__THE PROBLEM__: In this exercise, the entries below include pictures. Repeat exactly the lines from the line with "[(92,5),(92,13),(100,14),(101,6),(92,5)]" to the line with "[(197,24),(184,25),(185,40),(198,39),(197,24)]", including both, but without the pictures.

Start of RECORDS FOR THIS TASK

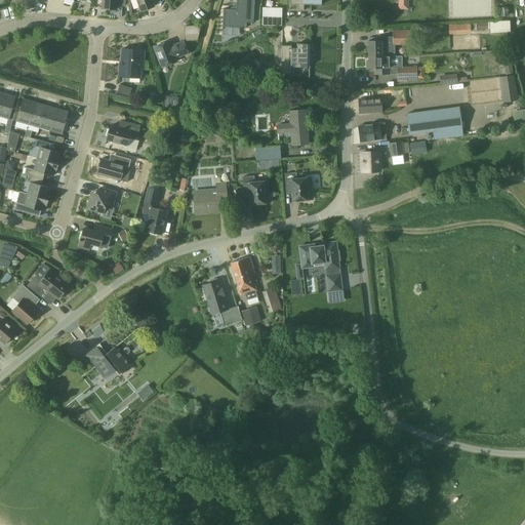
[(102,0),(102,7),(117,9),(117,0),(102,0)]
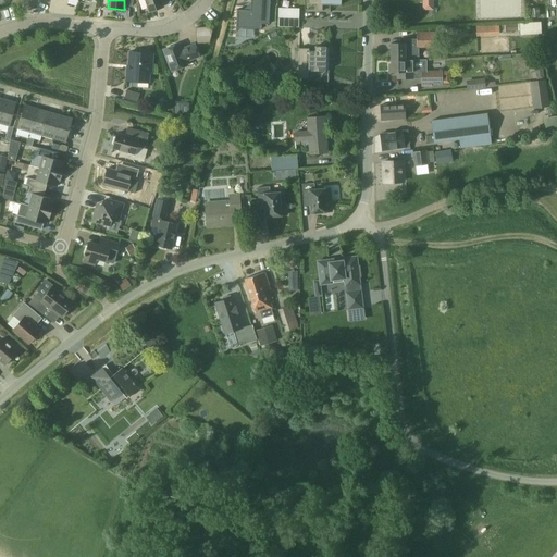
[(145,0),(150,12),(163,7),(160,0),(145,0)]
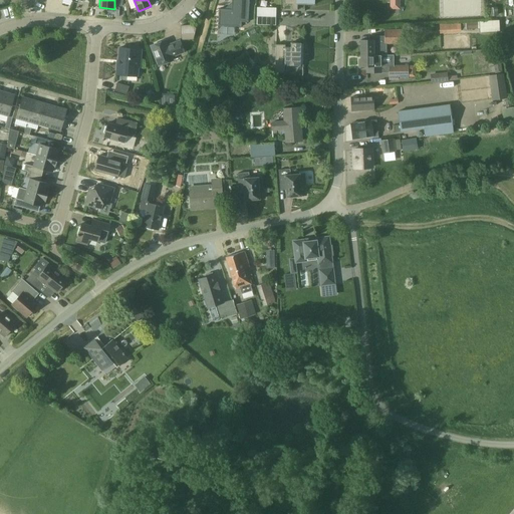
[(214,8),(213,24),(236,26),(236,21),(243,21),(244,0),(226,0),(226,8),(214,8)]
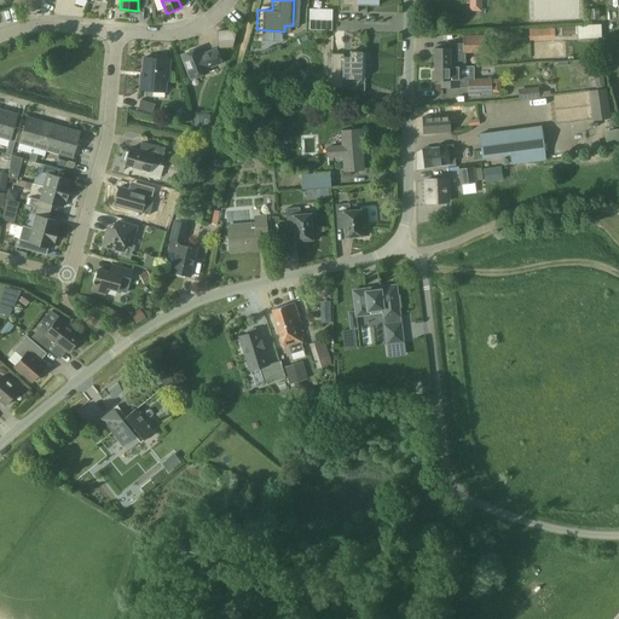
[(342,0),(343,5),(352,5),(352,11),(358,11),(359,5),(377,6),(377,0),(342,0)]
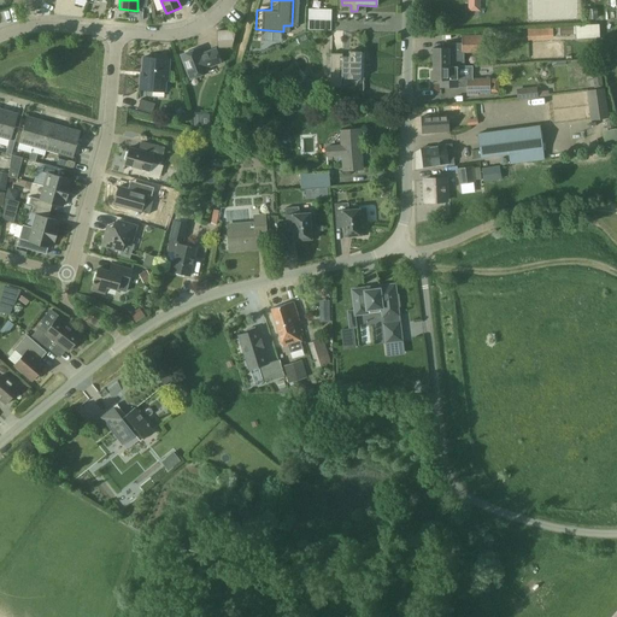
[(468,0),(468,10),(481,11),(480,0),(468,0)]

End of RECORDS FOR THIS TASK
Start of RECORDS FOR THIS TASK

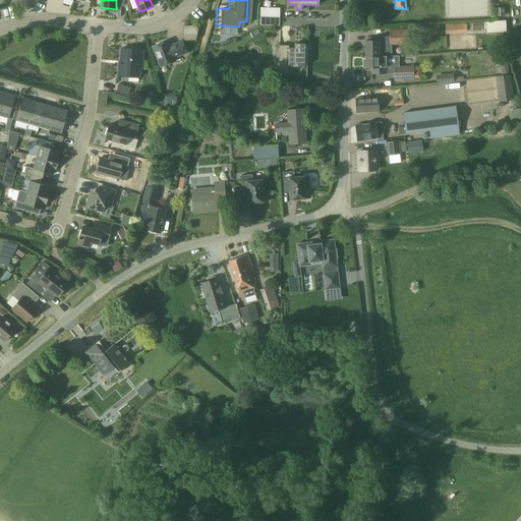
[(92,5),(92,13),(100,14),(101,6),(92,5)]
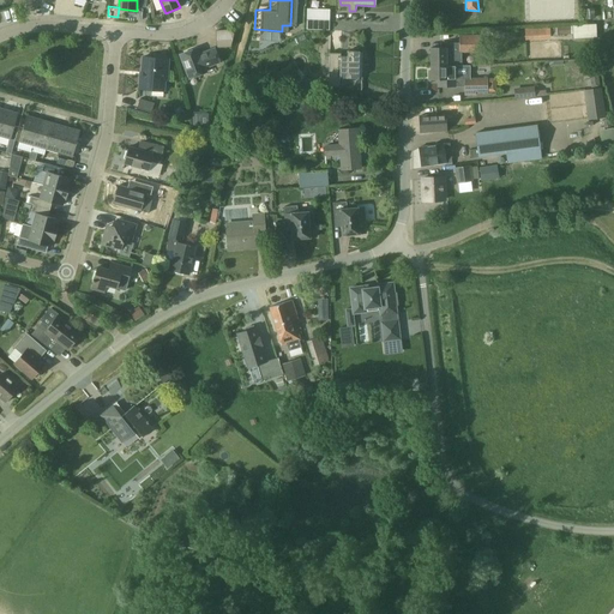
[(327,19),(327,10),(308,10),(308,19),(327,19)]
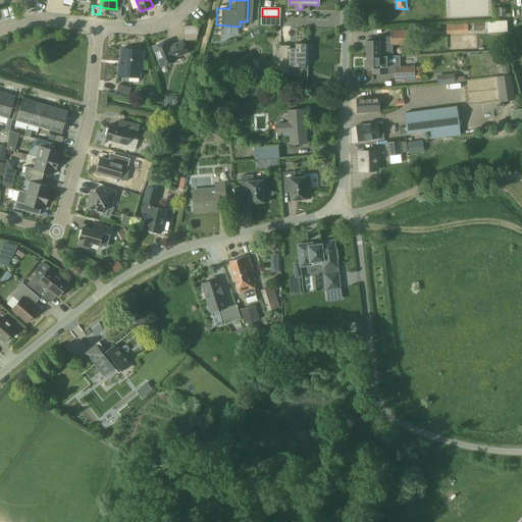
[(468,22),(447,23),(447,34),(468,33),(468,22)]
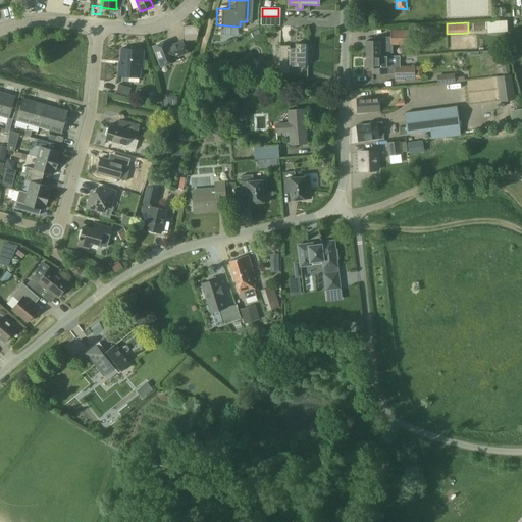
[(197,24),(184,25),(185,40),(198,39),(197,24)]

End of RECORDS FOR THIS TASK

__REPLY TO THE EXERCISE__:
[(92,5),(92,13),(100,14),(101,6),(92,5)]
[(327,19),(327,10),(308,10),(308,19),(327,19)]
[(468,22),(447,23),(447,34),(468,33),(468,22)]
[(197,24),(184,25),(185,40),(198,39),(197,24)]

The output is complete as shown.